Object state comparisons:
☆ ☆ ☆ ☆ ☆ ☆ ☆

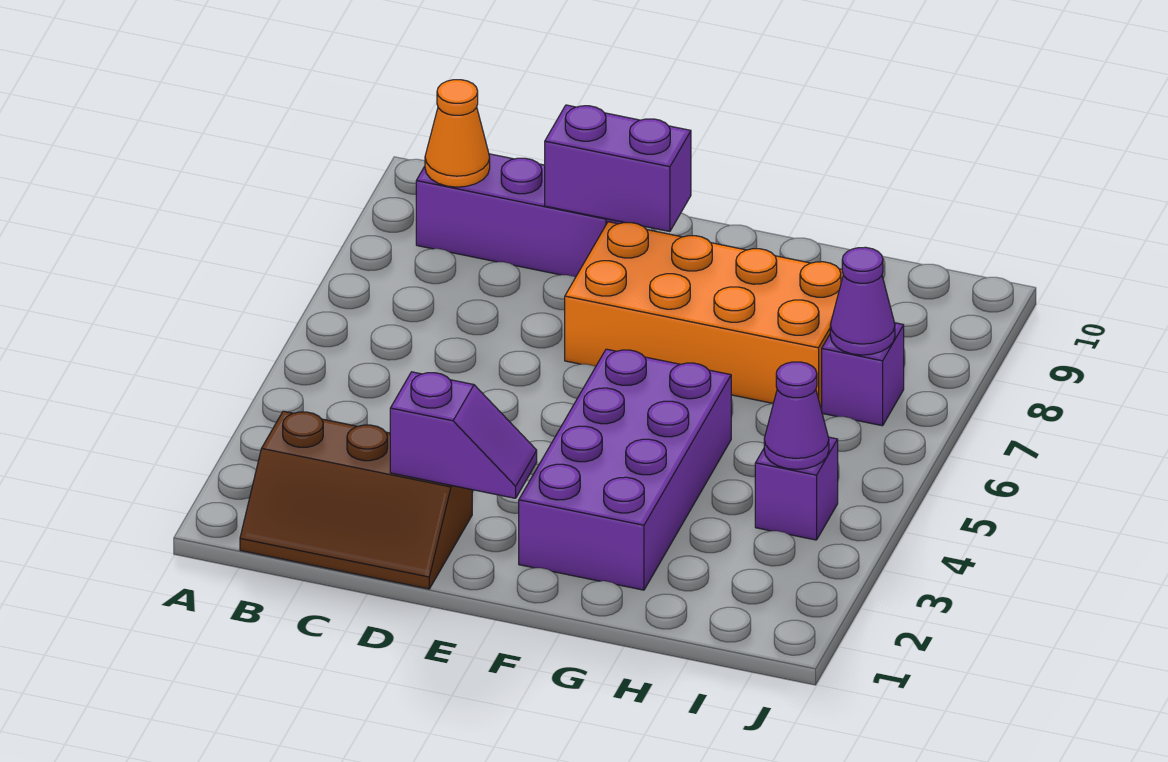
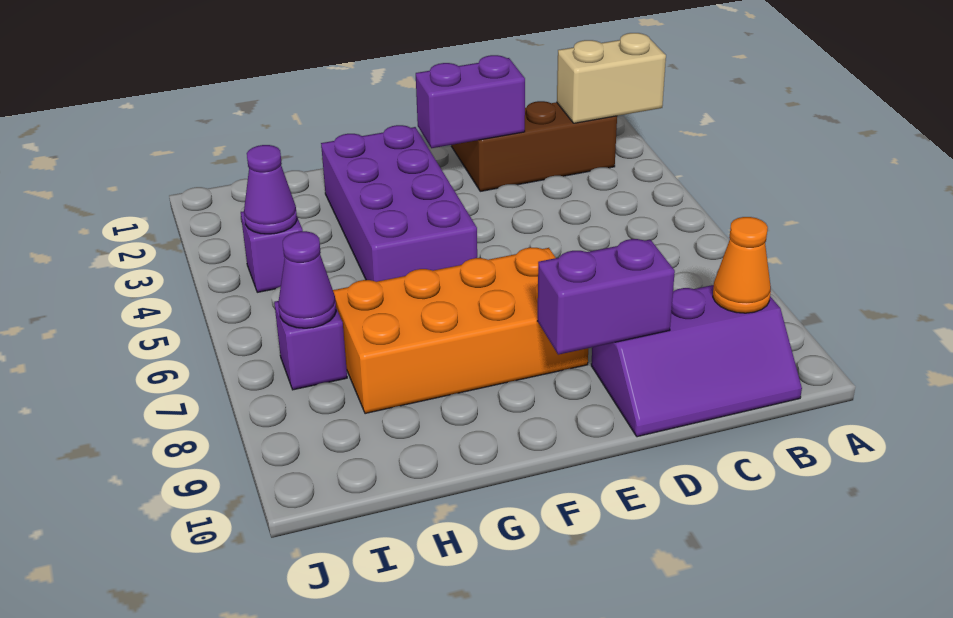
none -> tan brick A2:B2 level 2
purple slope D2:E2 level 2 top D -> purple brick D2:E2 level 2

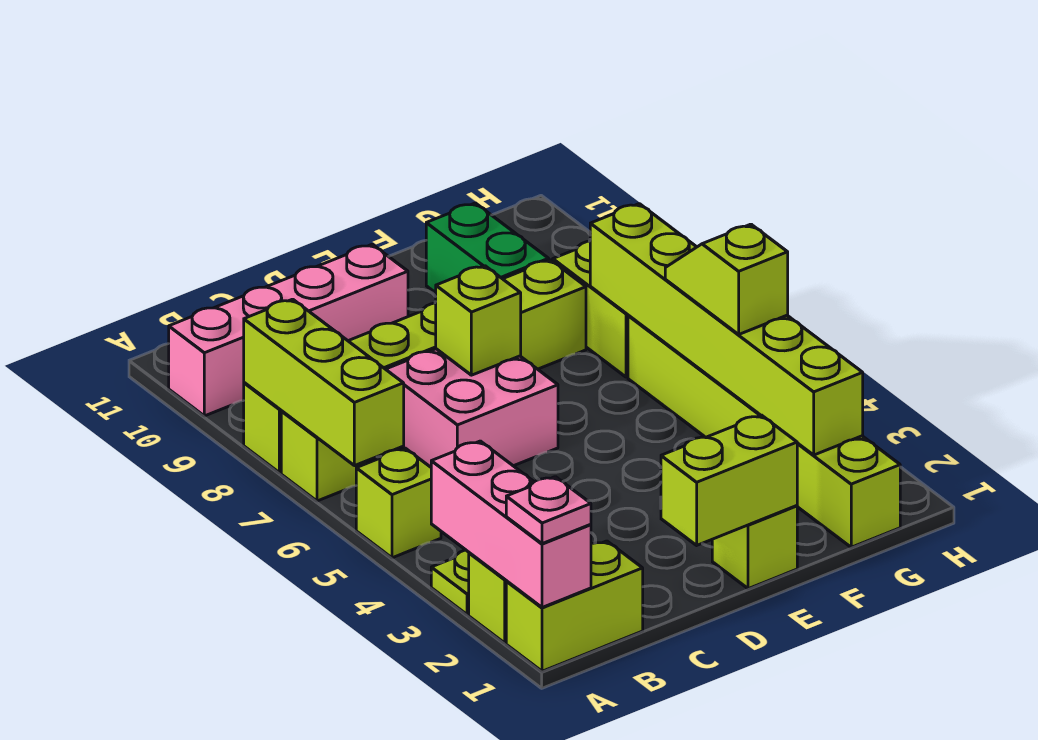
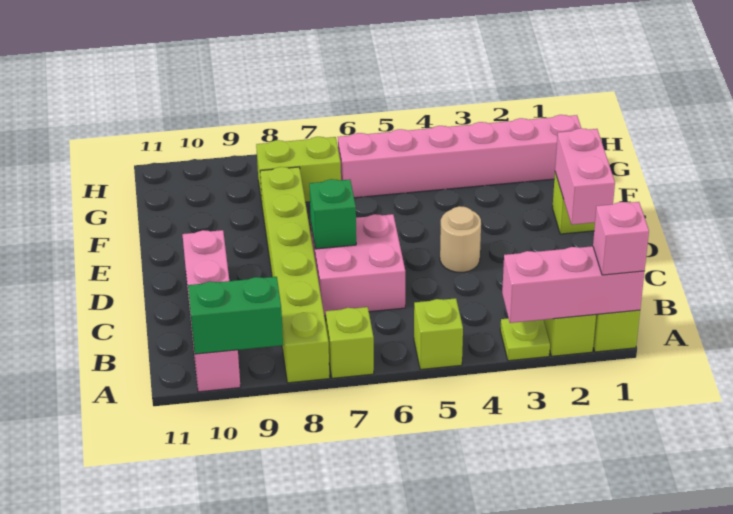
pink plate A1 level 3 -> pink brick A1 level 3
lime brick A6:A8 level 2 -> none
lime brick D1:E1 level 2 -> pink brick D1:E1 level 2
none -> tan round brick D4 level 1
lime brick D7 level 2 -> green brick D7 level 2
green brick F9:F10 level 1 -> green brick A9:A10 level 2
lime brick G1:G6 level 1 -> pink brick G1:G6 level 1
lime brick G2:G7 level 2 -> none
lime slope G4:G5 level 3 top 4 -> none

☆ ☆ ☆ ☆ ☆ ☆ ☆

→ **TASK REQUIREMENTS**: Gather every line from the entries above where the word "lime" appears, and copy them.

→ **PROBLEM SOLUTION**:
lime brick A6:A8 level 2 -> none
lime brick D1:E1 level 2 -> pink brick D1:E1 level 2
lime brick D7 level 2 -> green brick D7 level 2
lime brick G1:G6 level 1 -> pink brick G1:G6 level 1
lime brick G2:G7 level 2 -> none
lime slope G4:G5 level 3 top 4 -> none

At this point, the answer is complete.